◆ TO DO
Nothing before the line containing "(566, 489) = (492, 347): yellow" should appear; please restate that line and every later line word for word through the end of the listing.

◆ COLLECTED DATA
####

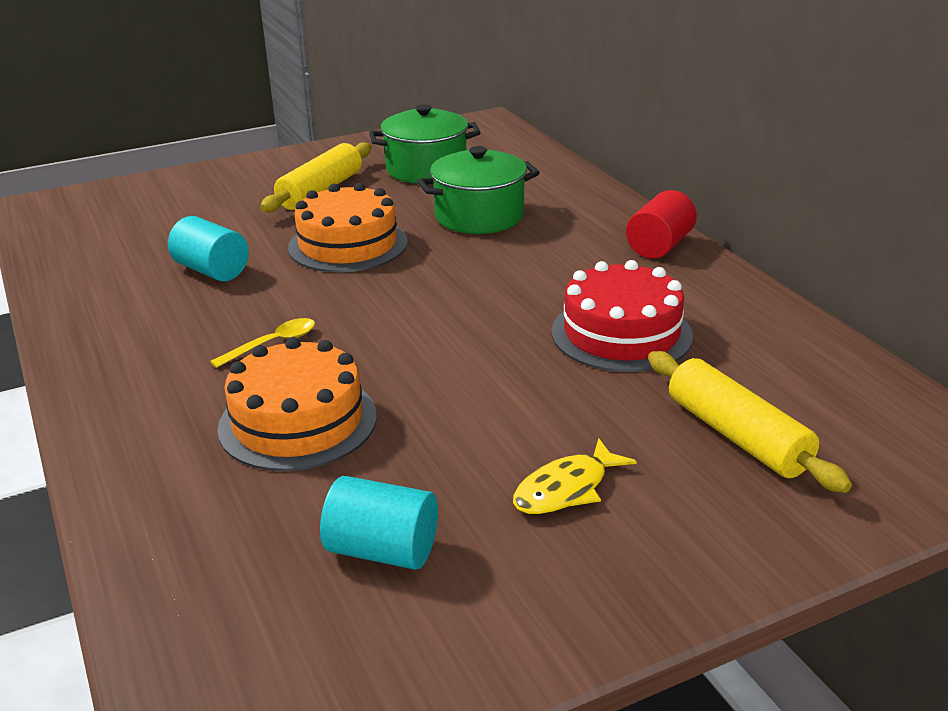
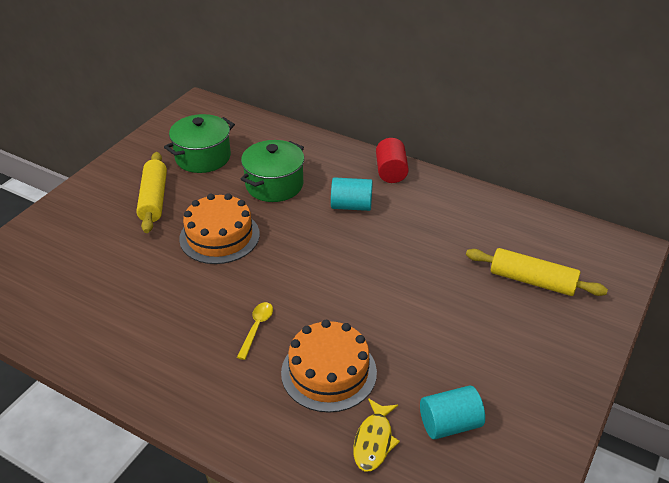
camera: 35 degrees left, 10 degrees up
(212, 270) = (156, 291): turquoise cylinder -> turquoise cylinder (351, 206)
(566, 489) = (492, 347): yellow fish -> yellow fish (374, 441)
(621, 333) = (428, 240): red cake -> none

####

◆ ANSWER BOX
(566, 489) = (492, 347): yellow fish -> yellow fish (374, 441)
(621, 333) = (428, 240): red cake -> none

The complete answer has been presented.